Exercise instructions: Each entry should be repeated exactly. Its pictures should not be.
(Data for this exercise begins)
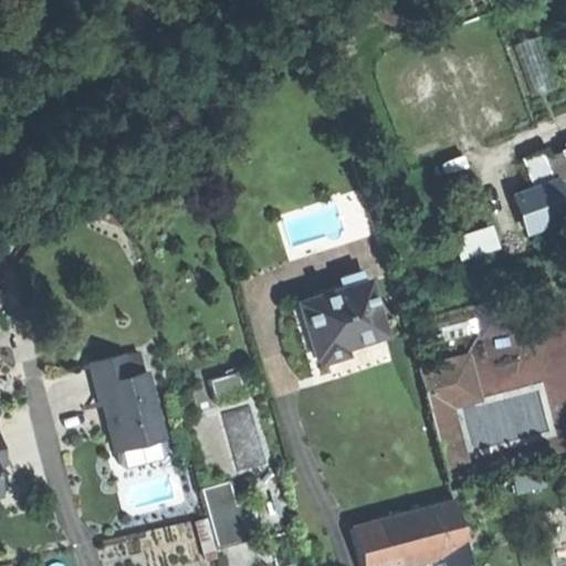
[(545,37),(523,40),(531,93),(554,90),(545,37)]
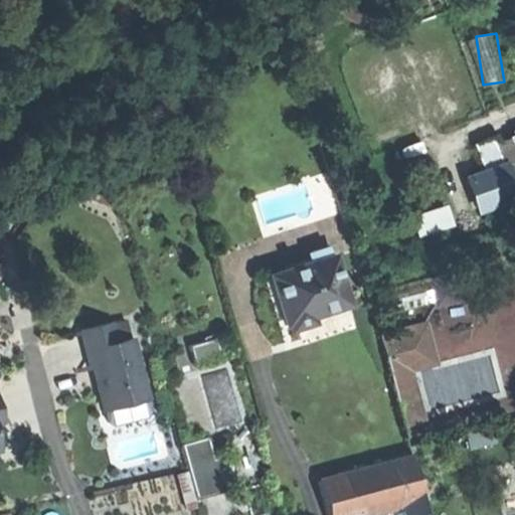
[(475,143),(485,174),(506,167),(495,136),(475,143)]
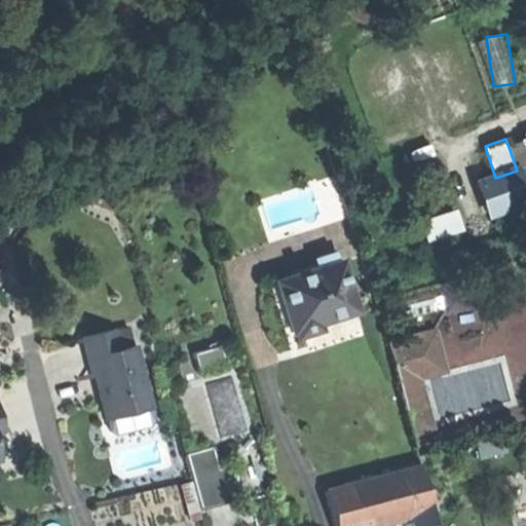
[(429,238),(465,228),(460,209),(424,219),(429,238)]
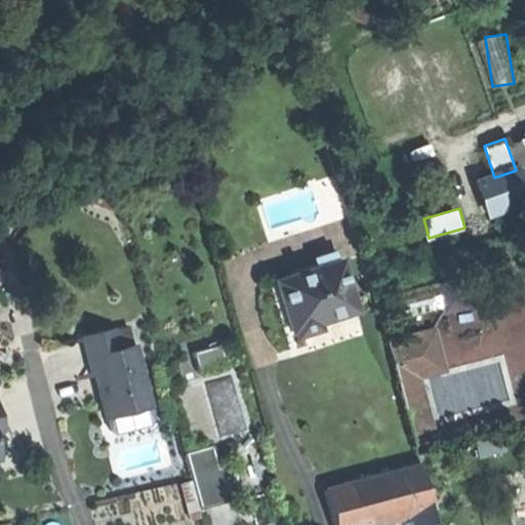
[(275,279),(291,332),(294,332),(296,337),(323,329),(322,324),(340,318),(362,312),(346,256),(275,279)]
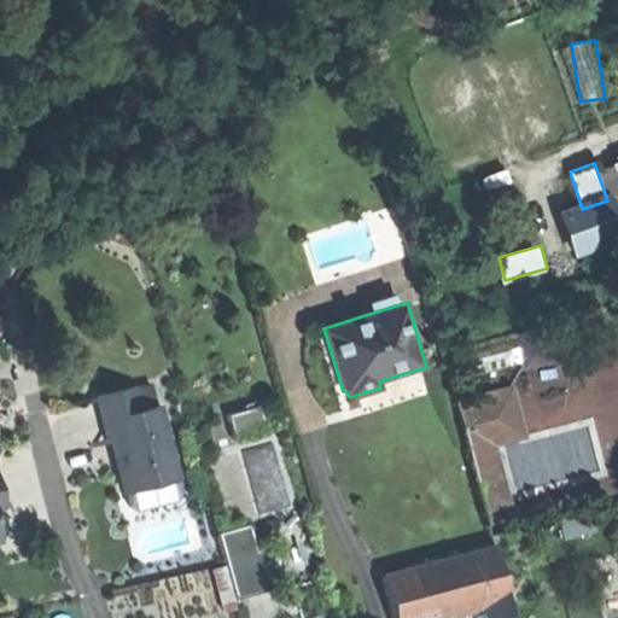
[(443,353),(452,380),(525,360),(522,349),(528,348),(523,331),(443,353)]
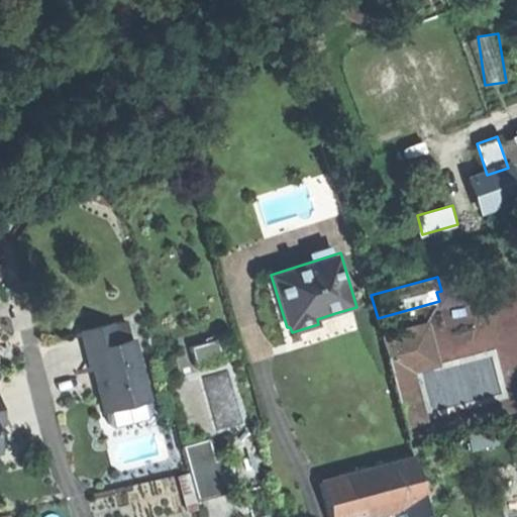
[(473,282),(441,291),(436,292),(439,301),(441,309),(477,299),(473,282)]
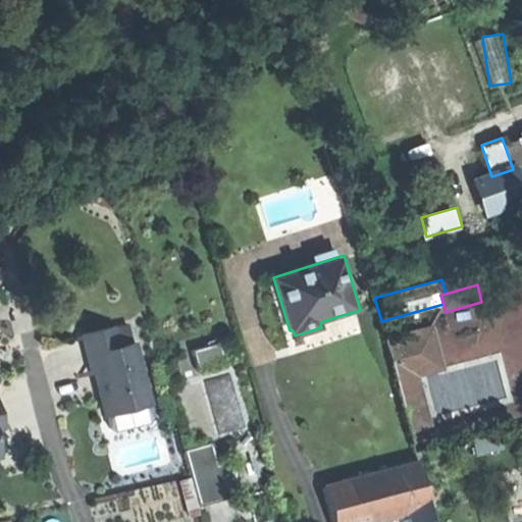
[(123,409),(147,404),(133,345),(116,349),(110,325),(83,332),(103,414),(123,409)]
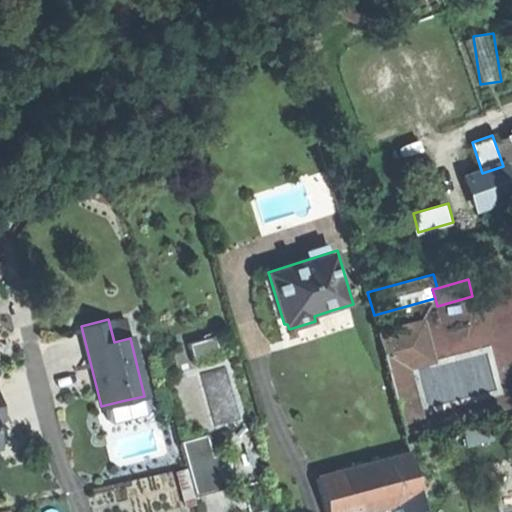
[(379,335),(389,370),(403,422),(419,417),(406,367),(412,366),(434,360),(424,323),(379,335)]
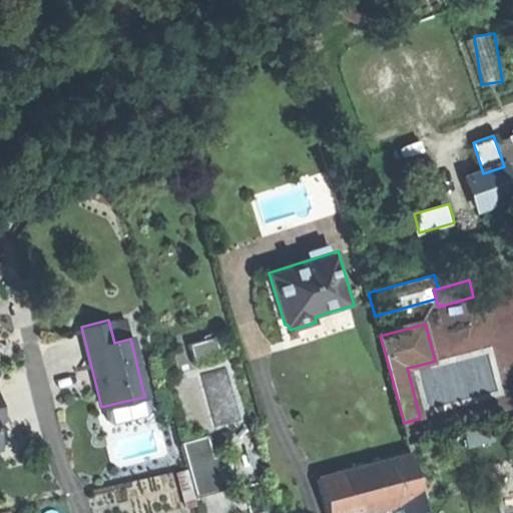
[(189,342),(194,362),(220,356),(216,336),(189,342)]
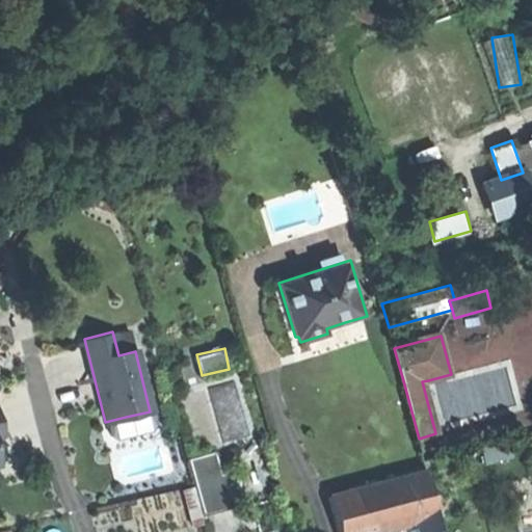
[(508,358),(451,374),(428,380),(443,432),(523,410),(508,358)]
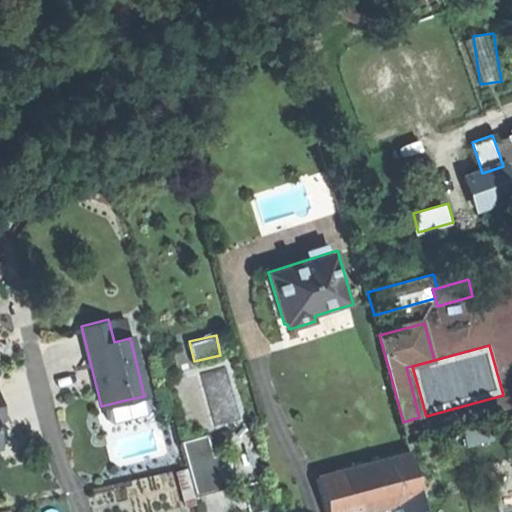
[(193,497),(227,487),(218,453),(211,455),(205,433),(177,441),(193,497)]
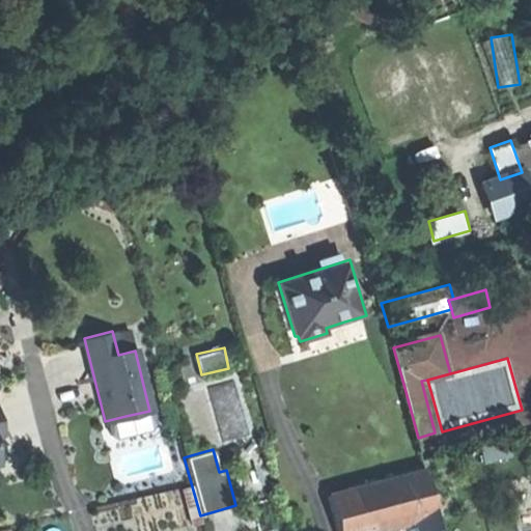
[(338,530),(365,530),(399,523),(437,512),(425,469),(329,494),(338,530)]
(Data for this exercise ends)
Result below:
[(545,37),(523,40),(531,93),(554,90),(545,37)]
[(475,143),(485,174),(506,167),(495,136),(475,143)]
[(429,238),(465,228),(460,209),(424,219),(429,238)]
[(275,279),(291,332),(294,332),(296,337),(323,329),(322,324),(340,318),(362,312),(346,256),(275,279)]
[(443,353),(452,380),(525,360),(522,349),(528,348),(523,331),(443,353)]
[(473,282),(441,291),(436,292),(439,301),(441,309),(477,299),(473,282)]
[(123,409),(147,404),(133,345),(116,349),(110,325),(83,332),(103,414),(123,409)]
[(379,335),(389,370),(403,422),(419,417),(406,367),(412,366),(434,360),(424,323),(379,335)]
[(189,342),(194,362),(220,356),(216,336),(189,342)]
[(508,358),(451,374),(428,380),(443,432),(523,410),(508,358)]
[(193,497),(227,487),(218,453),(211,455),(205,433),(177,441),(193,497)]
[(338,530),(365,530),(399,523),(437,512),(425,469),(329,494),(338,530)]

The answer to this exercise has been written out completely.